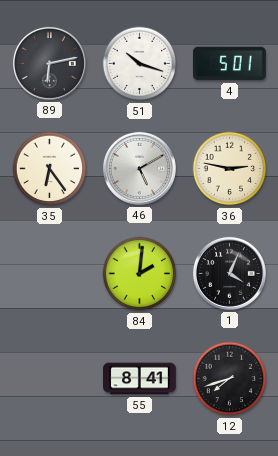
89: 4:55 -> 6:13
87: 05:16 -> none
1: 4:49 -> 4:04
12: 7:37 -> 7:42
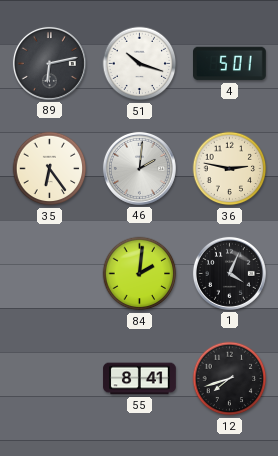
46: 5:10 -> 2:01
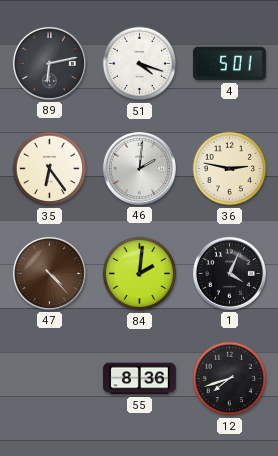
51: 10:18 -> 4:18
47: none -> 4:23
55: 8:41 -> 8:36
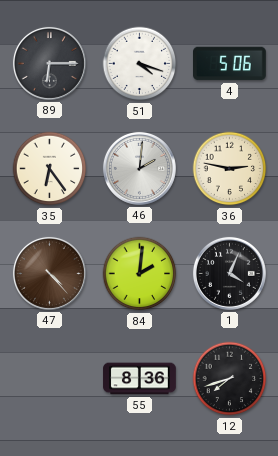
89: 6:13 -> 6:15
4: 5:01 -> 5:06
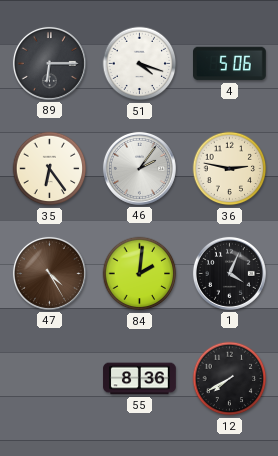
46: 2:01 -> 2:06
47: 4:23 -> 4:25
12: 7:42 -> 7:40
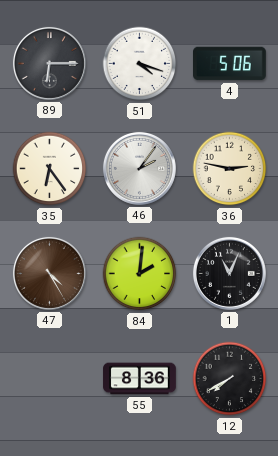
1: 4:04 -> 11:04
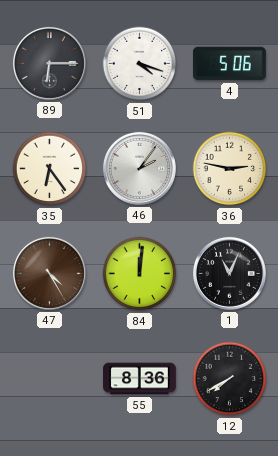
84: 2:01 -> 12:01
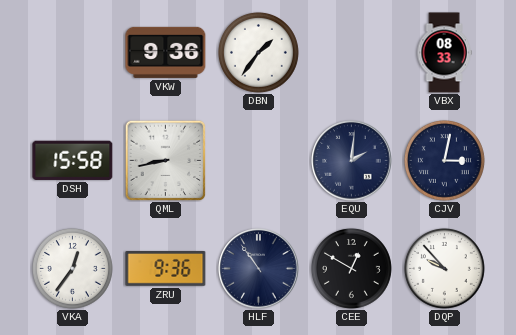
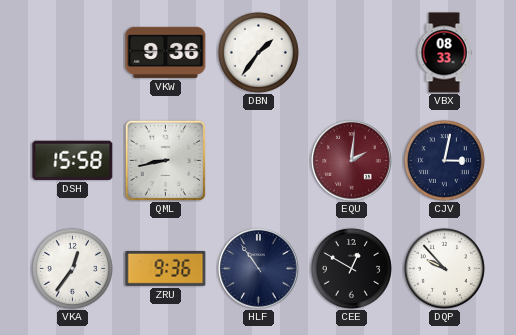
EQU dial: navy -> burgundy
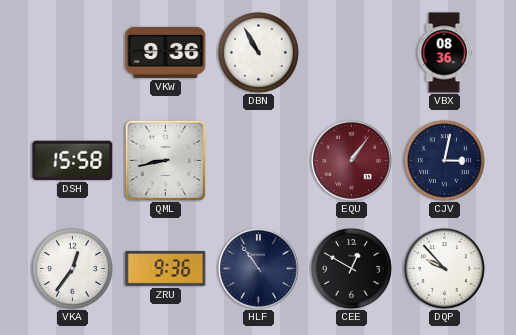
DBN: 1:36 -> 10:55
VBX: 08:33 -> 08:36
EQU: 2:01 -> 1:06
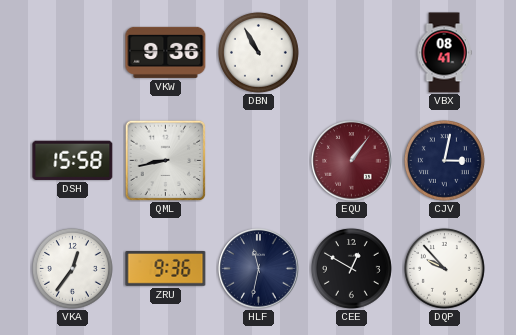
VBX: 08:36 -> 08:41
HLF: 10:54 -> 11:32
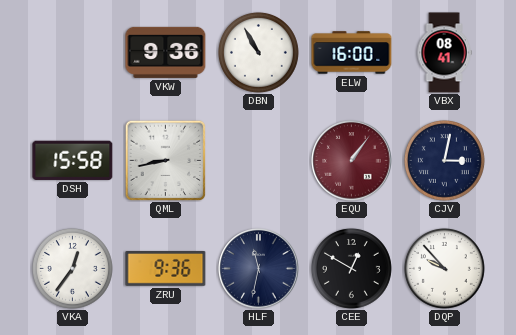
ELW: none -> 16:00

**What you should do**
Reproduce all of the lines above word for word, but leave out the picture markers.

**Response**
89: 4:55 -> 6:13
87: 05:16 -> none
1: 4:49 -> 4:04
12: 7:37 -> 7:42
46: 5:10 -> 2:01
51: 10:18 -> 4:18
47: none -> 4:23
55: 8:41 -> 8:36
89: 6:13 -> 6:15
4: 5:01 -> 5:06
46: 2:01 -> 2:06
47: 4:23 -> 4:25
12: 7:42 -> 7:40
1: 4:04 -> 11:04
84: 2:01 -> 12:01
EQU dial: navy -> burgundy
DBN: 1:36 -> 10:55
VBX: 08:33 -> 08:36
EQU: 2:01 -> 1:06
VBX: 08:36 -> 08:41
HLF: 10:54 -> 11:32
ELW: none -> 16:00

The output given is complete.